* _Work item_
Drop every picture. Then return, exactly, the lines from the beginning of the listing below through the one containing "(464, 387) = (543, 314): white".

* _Available data_

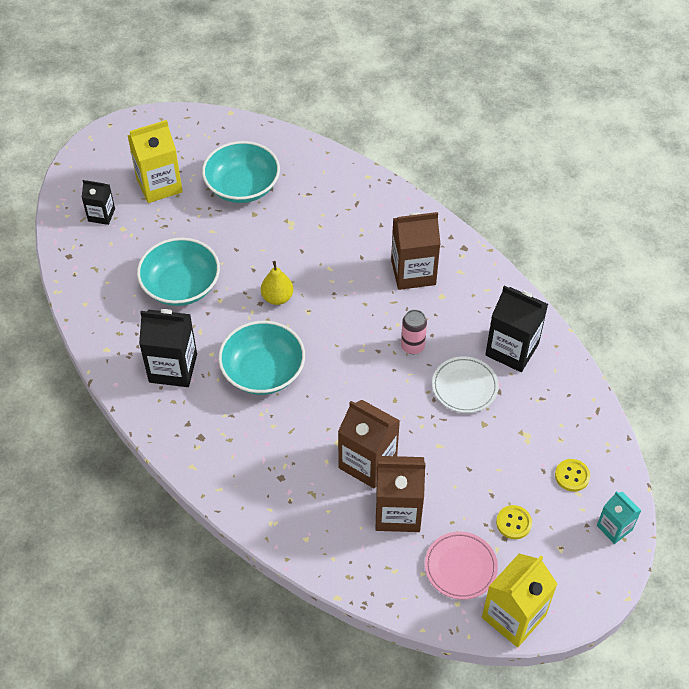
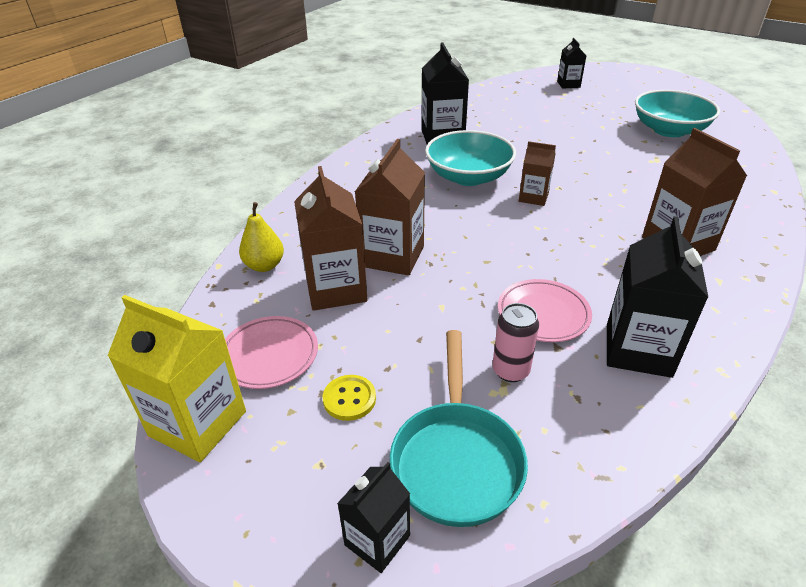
camera: 75 degrees right, 15 degrees down
(159, 185) = (624, 98): yellow carton -> none
(181, 286) = (530, 125): turquoise bowl -> none
(277, 297) = (560, 169): yellow pear -> yellow pear (264, 266)
(317, 335) = (533, 197): none -> brown carton
(412, 346) = (571, 261): pink can -> pink can (510, 371)
(464, 387) = (543, 314): white plate -> pink plate
(572, 476) = (456, 459): yellow button -> turquoise pan
(614, 527) = (377, 540): turquoise carton -> black carton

* _Your response_
camera: 75 degrees right, 15 degrees down
(159, 185) = (624, 98): yellow carton -> none
(181, 286) = (530, 125): turquoise bowl -> none
(277, 297) = (560, 169): yellow pear -> yellow pear (264, 266)
(317, 335) = (533, 197): none -> brown carton
(412, 346) = (571, 261): pink can -> pink can (510, 371)
(464, 387) = (543, 314): white plate -> pink plate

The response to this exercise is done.